--- Exercise material ---

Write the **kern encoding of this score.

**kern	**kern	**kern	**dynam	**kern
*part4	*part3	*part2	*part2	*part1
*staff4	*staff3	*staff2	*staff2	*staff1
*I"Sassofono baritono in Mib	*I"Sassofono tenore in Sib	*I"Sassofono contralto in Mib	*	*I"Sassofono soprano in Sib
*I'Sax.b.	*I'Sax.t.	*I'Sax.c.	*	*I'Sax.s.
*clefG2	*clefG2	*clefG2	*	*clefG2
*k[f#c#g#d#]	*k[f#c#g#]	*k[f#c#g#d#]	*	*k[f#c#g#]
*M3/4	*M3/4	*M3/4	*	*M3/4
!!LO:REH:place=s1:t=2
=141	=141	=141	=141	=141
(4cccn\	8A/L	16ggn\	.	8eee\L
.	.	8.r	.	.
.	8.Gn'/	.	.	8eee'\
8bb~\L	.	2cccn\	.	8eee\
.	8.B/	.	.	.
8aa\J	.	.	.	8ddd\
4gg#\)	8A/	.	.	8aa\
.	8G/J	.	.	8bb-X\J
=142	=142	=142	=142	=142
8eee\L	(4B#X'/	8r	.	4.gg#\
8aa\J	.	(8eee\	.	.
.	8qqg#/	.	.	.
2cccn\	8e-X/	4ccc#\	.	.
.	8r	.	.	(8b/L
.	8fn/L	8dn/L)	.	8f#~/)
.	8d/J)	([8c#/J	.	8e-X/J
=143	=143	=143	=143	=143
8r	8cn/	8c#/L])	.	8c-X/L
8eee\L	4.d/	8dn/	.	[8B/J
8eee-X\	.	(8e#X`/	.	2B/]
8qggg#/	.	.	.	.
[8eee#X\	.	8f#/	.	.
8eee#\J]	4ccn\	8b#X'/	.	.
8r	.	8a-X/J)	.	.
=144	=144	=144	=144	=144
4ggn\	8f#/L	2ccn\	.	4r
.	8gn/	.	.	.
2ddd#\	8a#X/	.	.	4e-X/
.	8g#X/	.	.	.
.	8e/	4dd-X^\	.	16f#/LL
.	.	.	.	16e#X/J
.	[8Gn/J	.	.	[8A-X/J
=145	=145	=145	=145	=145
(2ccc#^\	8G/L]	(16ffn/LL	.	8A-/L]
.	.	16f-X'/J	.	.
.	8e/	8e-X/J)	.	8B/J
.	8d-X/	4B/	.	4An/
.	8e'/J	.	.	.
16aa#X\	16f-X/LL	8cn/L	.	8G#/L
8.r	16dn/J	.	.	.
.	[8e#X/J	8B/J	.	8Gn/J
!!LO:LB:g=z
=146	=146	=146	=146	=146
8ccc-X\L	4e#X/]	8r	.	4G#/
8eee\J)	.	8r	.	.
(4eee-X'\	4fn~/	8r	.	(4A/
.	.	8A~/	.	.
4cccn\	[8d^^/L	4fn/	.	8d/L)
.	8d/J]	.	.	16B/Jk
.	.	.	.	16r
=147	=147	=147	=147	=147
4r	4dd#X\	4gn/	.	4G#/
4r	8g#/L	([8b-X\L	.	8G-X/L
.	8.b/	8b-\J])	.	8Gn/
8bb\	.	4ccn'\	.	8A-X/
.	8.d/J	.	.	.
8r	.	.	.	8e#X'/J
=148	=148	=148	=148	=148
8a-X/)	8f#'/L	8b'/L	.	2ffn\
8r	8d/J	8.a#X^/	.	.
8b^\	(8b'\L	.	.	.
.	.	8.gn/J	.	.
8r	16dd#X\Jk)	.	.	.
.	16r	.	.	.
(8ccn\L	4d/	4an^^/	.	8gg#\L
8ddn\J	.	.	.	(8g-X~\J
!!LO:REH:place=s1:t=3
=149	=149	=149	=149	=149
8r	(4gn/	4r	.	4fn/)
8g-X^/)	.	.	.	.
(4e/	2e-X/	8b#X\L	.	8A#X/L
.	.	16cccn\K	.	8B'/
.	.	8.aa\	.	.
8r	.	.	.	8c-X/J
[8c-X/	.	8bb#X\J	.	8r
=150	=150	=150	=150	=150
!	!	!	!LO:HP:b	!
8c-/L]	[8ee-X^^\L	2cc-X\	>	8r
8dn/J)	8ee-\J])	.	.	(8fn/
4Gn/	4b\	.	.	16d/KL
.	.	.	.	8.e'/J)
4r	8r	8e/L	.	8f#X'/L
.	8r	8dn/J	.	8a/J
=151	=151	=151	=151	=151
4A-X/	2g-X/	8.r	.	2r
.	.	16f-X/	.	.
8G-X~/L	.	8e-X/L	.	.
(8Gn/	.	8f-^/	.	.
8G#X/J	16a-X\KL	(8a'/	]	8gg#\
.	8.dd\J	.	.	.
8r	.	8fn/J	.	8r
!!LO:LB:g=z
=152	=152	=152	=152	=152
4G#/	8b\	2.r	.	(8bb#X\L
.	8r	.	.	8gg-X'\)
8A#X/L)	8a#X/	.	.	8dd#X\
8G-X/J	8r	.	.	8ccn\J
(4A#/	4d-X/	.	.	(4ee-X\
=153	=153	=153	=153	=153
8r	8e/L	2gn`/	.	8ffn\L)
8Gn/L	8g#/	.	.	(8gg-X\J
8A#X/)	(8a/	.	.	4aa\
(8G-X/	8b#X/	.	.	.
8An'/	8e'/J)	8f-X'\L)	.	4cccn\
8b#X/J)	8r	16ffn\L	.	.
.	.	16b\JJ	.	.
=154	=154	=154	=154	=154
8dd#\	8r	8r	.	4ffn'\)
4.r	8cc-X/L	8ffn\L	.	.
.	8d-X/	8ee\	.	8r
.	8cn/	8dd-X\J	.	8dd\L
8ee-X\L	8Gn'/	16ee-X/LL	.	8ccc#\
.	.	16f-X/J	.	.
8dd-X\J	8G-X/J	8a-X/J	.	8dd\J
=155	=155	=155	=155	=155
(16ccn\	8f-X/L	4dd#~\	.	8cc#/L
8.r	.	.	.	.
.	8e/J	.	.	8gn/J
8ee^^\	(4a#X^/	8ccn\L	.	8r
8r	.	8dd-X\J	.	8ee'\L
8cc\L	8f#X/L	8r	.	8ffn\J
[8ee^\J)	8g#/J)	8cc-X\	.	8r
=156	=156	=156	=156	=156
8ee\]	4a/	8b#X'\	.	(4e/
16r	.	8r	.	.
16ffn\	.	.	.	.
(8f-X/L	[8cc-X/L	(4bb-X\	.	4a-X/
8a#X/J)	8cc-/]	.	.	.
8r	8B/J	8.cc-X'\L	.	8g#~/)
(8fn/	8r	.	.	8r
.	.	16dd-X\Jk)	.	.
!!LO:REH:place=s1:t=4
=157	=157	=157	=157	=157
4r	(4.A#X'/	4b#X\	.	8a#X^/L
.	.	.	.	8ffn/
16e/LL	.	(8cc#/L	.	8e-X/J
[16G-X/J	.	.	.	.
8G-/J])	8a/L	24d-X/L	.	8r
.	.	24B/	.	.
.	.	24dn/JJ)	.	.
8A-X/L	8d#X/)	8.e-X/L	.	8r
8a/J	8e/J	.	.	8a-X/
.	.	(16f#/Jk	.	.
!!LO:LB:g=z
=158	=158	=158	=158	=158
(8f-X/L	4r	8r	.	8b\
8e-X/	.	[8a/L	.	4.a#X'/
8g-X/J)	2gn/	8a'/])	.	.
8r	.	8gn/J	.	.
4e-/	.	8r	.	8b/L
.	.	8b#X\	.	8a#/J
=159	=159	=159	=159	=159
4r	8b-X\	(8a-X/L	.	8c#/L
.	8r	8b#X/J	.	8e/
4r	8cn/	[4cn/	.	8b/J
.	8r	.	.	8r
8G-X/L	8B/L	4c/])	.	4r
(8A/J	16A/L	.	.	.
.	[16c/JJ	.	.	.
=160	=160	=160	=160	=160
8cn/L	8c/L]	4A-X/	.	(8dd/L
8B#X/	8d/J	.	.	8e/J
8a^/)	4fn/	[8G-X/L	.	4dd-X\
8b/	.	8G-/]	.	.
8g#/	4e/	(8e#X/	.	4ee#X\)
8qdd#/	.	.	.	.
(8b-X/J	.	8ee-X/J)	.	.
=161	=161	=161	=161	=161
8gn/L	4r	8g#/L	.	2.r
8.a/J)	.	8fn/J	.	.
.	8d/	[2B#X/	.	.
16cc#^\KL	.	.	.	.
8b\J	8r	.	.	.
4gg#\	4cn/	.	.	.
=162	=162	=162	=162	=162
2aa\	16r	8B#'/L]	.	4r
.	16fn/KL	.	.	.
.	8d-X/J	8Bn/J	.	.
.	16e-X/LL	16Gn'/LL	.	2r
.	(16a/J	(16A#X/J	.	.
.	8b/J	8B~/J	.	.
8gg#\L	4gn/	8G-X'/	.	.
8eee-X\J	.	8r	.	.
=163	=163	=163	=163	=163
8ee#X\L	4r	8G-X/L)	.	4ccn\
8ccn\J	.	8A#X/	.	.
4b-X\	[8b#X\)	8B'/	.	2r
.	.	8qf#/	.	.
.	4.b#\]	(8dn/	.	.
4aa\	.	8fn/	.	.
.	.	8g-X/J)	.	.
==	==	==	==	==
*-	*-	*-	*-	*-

---

Tally the lines in the data above that contain the string "place". Reply with the number alone.

3